→ Work task
Could you restate exactly the lines that begin at the line with "CN7 pin 2: N_1 -> N_6" and end at the final line of the data?

→ The input
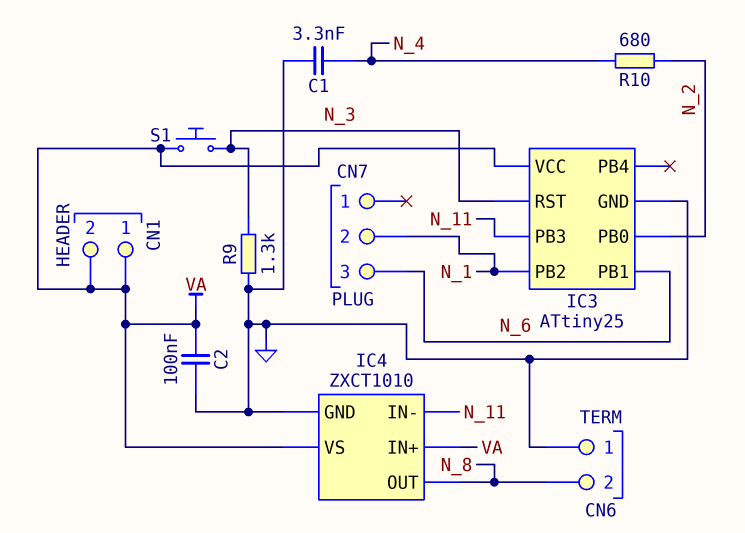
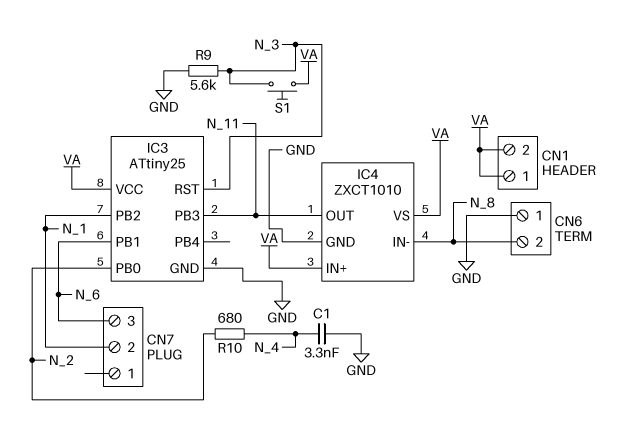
C2: 100nF (GND, VA) -> none
IC4 pin IN-: N_11 -> N_8
IC4 pin OUT: N_8 -> N_11
R9: 1.3k (GND, N_3) -> 5.6k (GND, N_3)

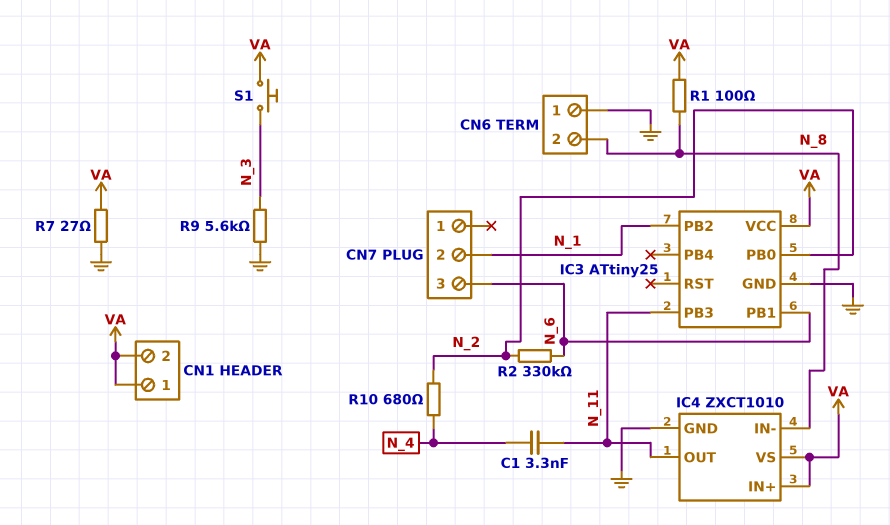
C1: 3.3nF (GND, N_4) -> 3.3nF (N_4, N_11)
IC3 pin RST: N_3 -> none
R1: none -> 100 (N_8, VA)
R2: none -> 330k (N_2, N_6)
R7: none -> 27 (GND, VA)

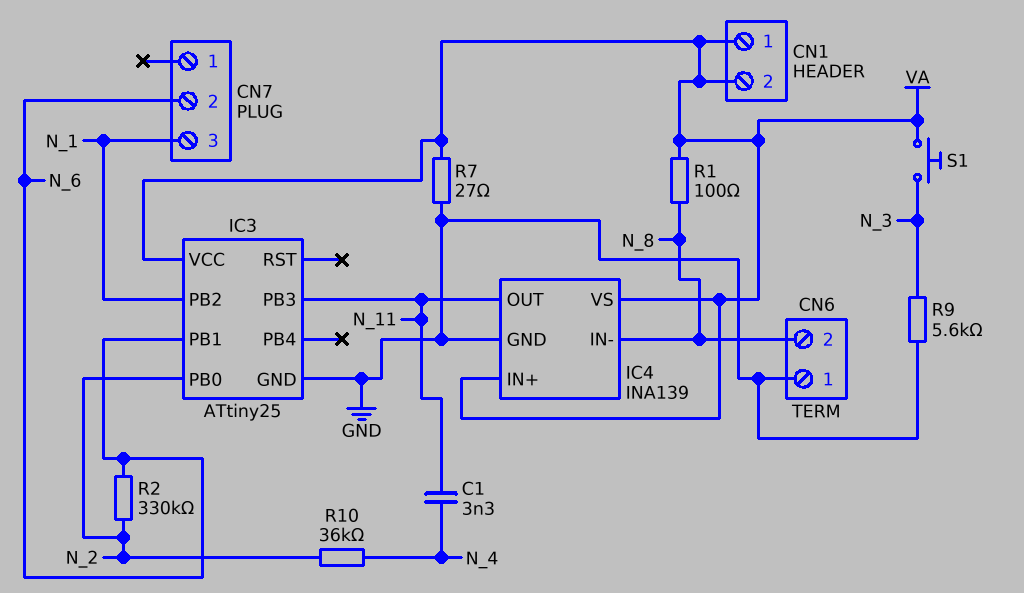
CN7 pin 2: N_1 -> N_6
CN7 pin 3: N_6 -> N_1
IC4: ZXCT1010 -> INA139
R10: 680 (N_2, N_4) -> 36k (N_2, N_4)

→ Reply
CN7 pin 2: N_1 -> N_6
CN7 pin 3: N_6 -> N_1
IC4: ZXCT1010 -> INA139
R10: 680 (N_2, N_4) -> 36k (N_2, N_4)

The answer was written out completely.